━━ DATA FOR PROCESSING

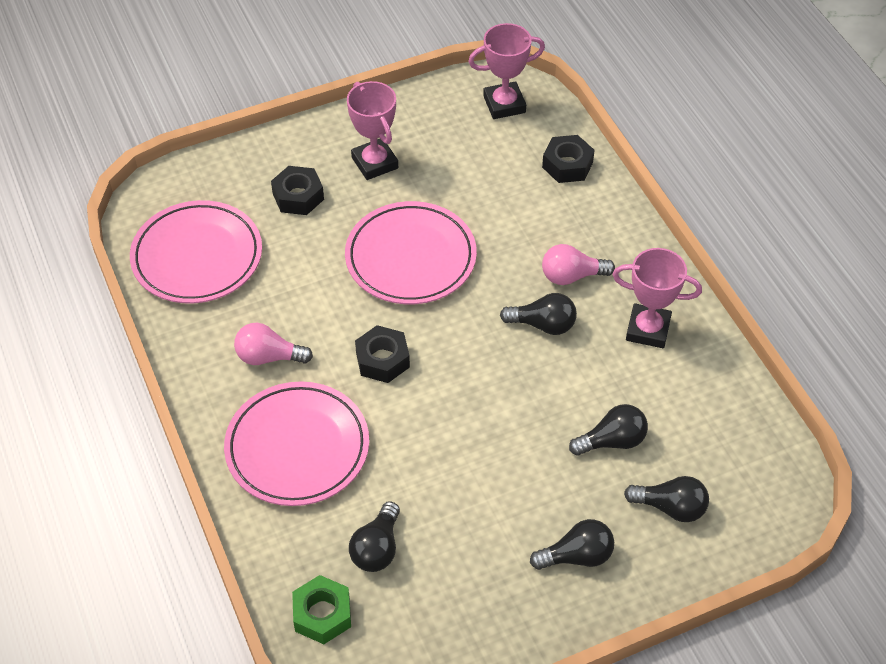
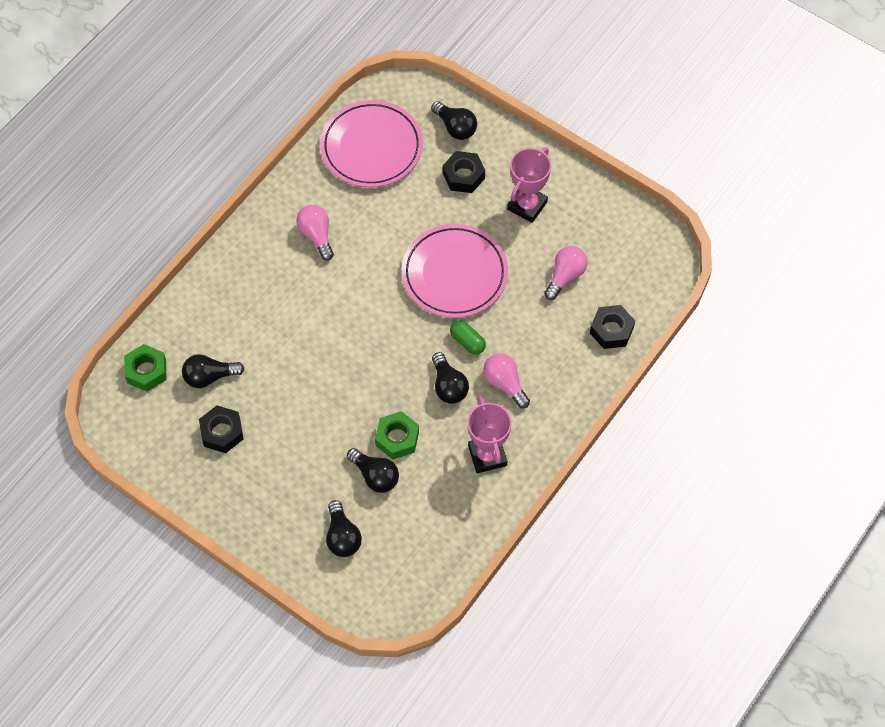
camera: 60 degrees right, 10 degrees up
(297, 448) = (257, 291): pink plate -> none
(382, 360) = (356, 303): black nut -> black nut (222, 432)
(480, 171) = (565, 276): none -> pink light bulb
(500, 284) = (467, 342): none -> green capsule
(504, 104) = (644, 259): pink trophy -> none
(576, 556) = (270, 496): black light bulb -> black light bulb (455, 127)
(578, 399) = (397, 438): none -> green nut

━━━━

Could you copy exactly the line containing "(382, 360) = (356, 303): black" and each line after it through the end of the records, and nothing else?

(382, 360) = (356, 303): black nut -> black nut (222, 432)
(480, 171) = (565, 276): none -> pink light bulb
(500, 284) = (467, 342): none -> green capsule
(504, 104) = (644, 259): pink trophy -> none
(576, 556) = (270, 496): black light bulb -> black light bulb (455, 127)
(578, 399) = (397, 438): none -> green nut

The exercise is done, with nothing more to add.